=== Task inputs ===

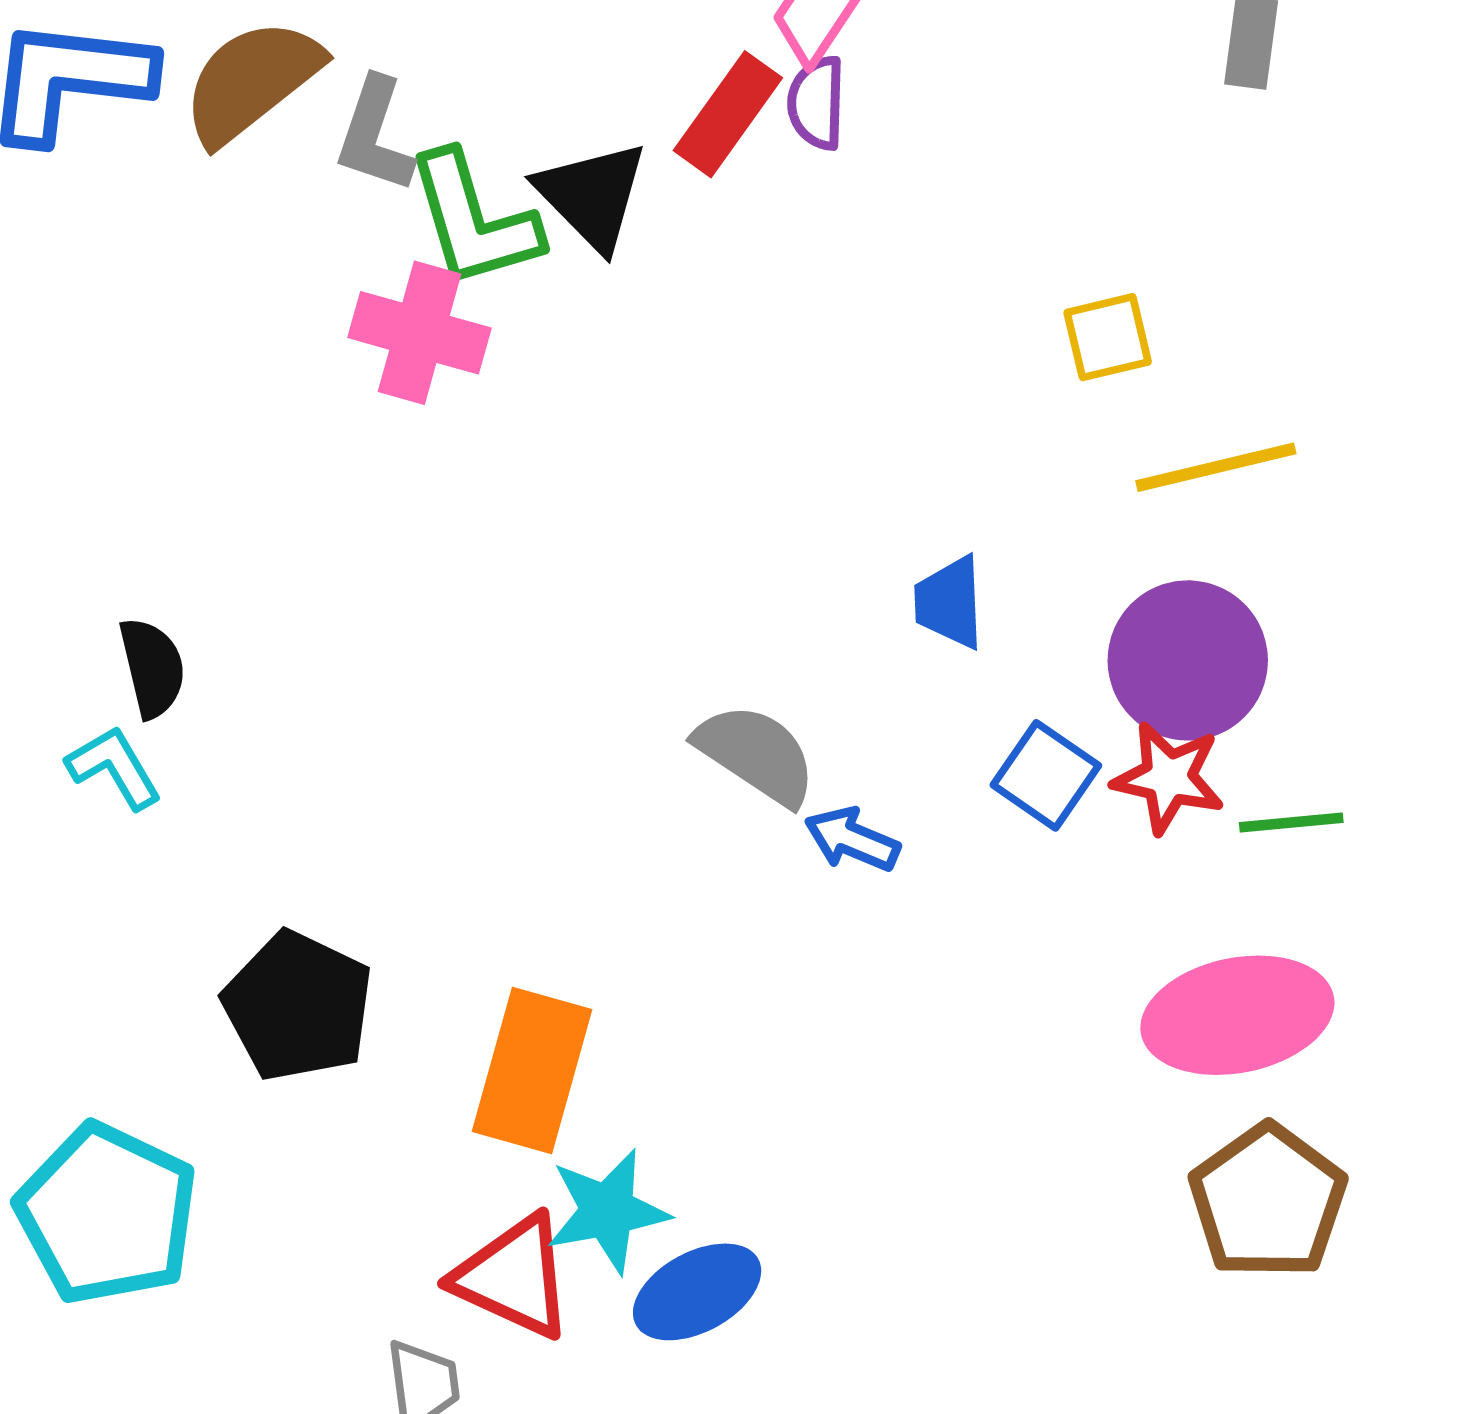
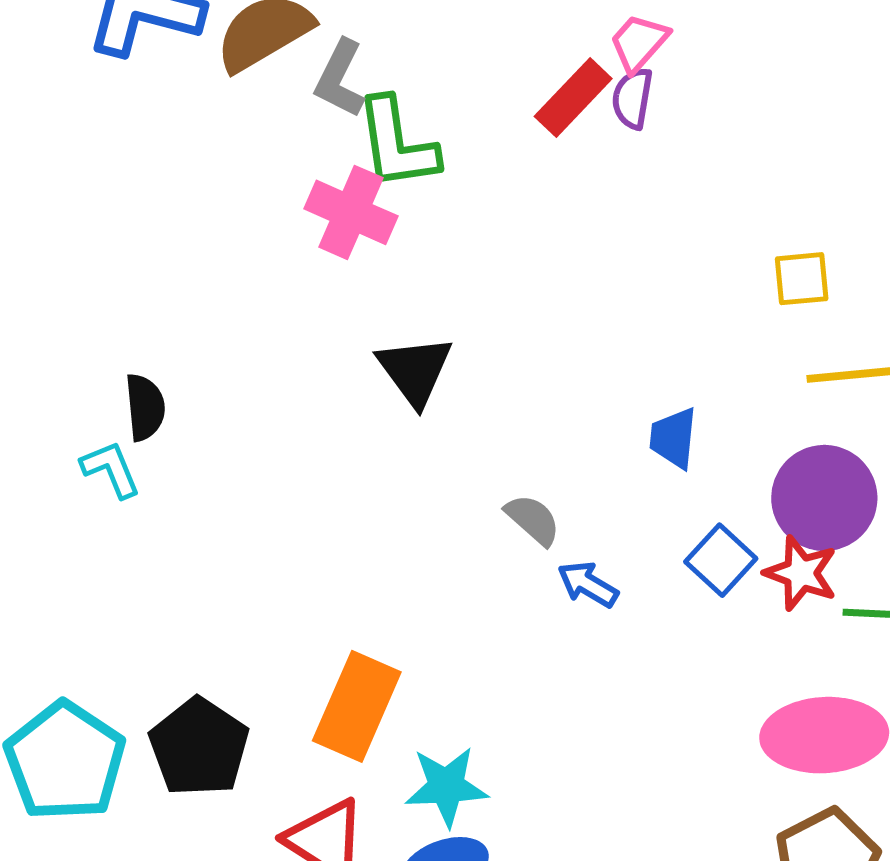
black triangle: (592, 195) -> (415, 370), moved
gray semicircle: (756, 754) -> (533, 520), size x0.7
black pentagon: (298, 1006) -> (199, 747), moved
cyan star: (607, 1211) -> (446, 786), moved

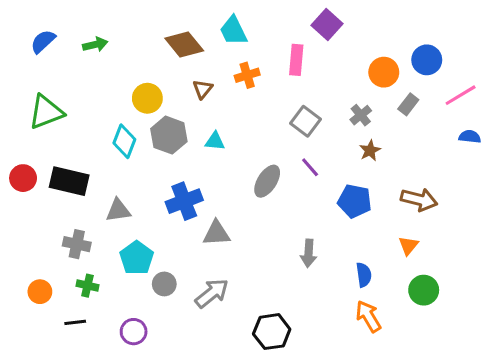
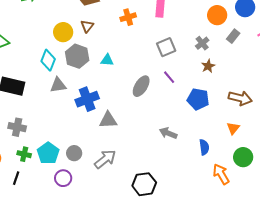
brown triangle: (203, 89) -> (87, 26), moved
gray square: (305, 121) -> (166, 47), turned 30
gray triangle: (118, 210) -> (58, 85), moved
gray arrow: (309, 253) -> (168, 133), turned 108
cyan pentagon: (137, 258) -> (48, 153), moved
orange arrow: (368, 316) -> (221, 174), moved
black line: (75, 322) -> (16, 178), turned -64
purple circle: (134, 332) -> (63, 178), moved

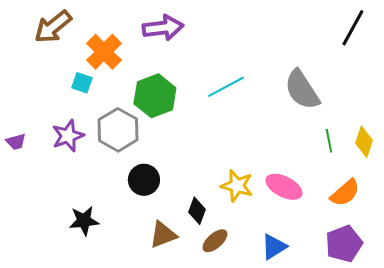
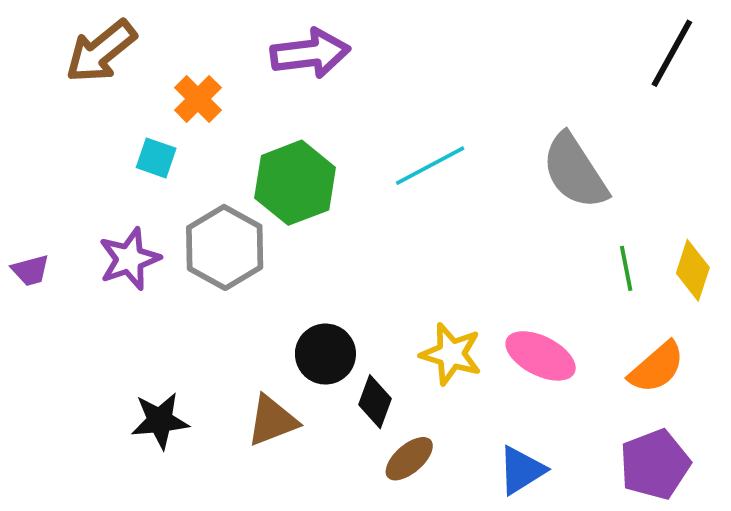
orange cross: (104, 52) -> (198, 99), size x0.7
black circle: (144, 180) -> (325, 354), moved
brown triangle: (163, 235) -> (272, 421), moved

===

## Required work
What this exercise asks for is every line of the data above with the word "triangle".

## Answer to this problem
black triangle: (592, 195) -> (415, 370), moved
brown triangle: (203, 89) -> (87, 26), moved
gray triangle: (118, 210) -> (58, 85), moved
brown triangle: (163, 235) -> (272, 421), moved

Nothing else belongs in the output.